#### Extracted data entries:
◆ ◆ ◆ ◆ ◆

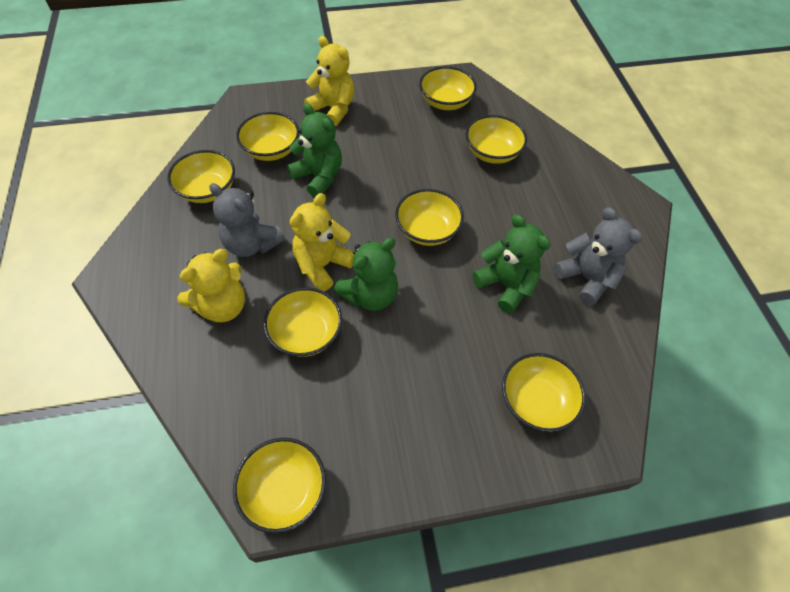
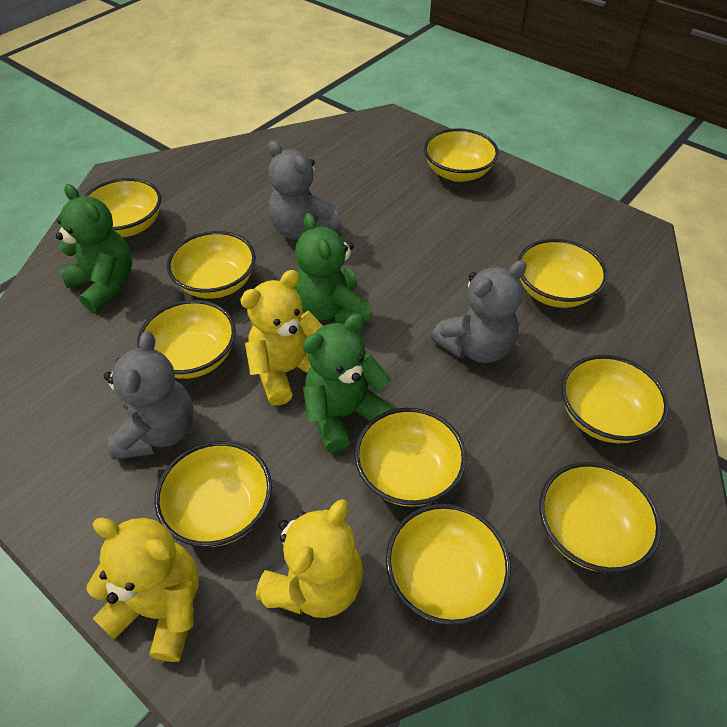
grey teddy bear: 2 -> 3
yellow bowl: 8 -> 10

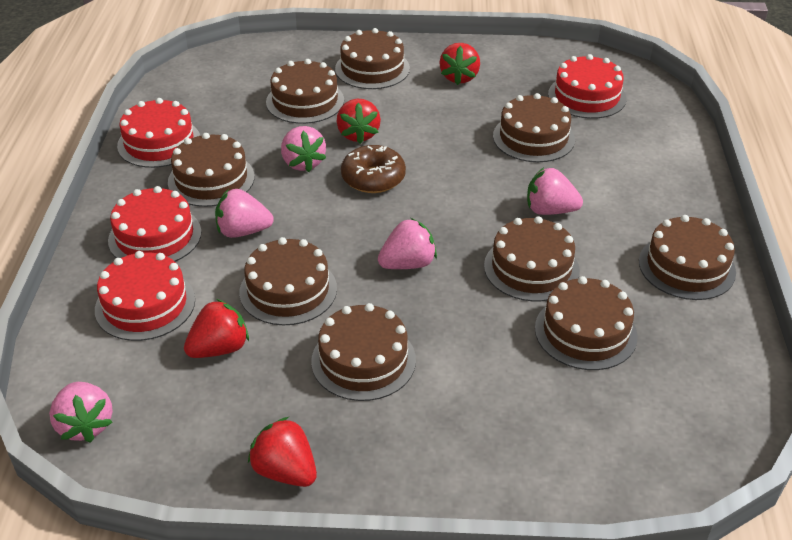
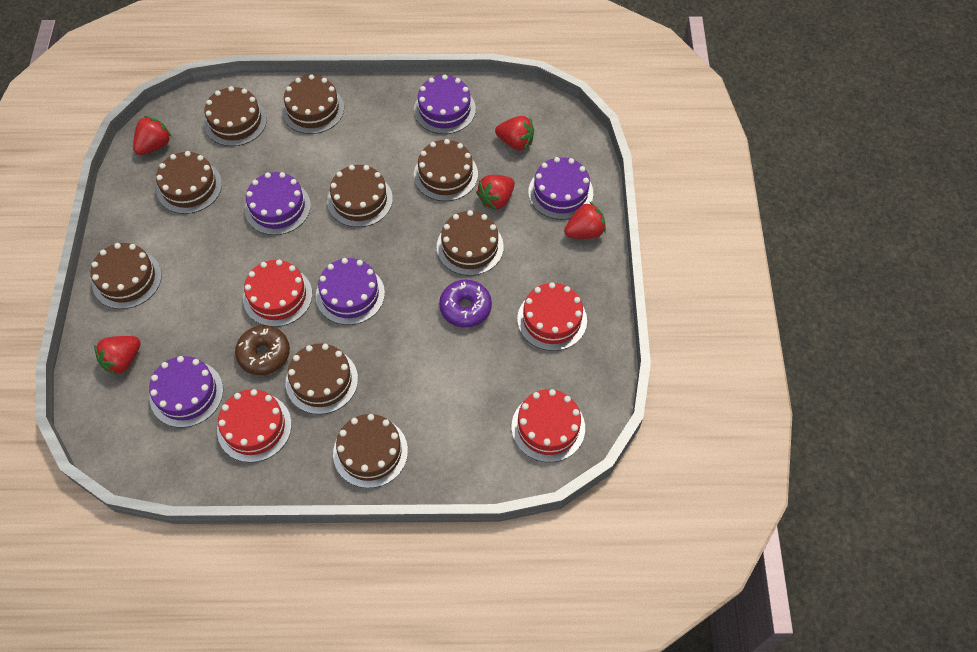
pink strawberry: 5 -> 0
purple cake: 0 -> 5
purple donut: 0 -> 1
red strawberry: 4 -> 5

◆ ◆ ◆ ◆ ◆

#### THE TASK:
From the entries above, extract every line where the word "strawberry" appears.

#### TASK OUTPUT:
pink strawberry: 5 -> 0
red strawberry: 4 -> 5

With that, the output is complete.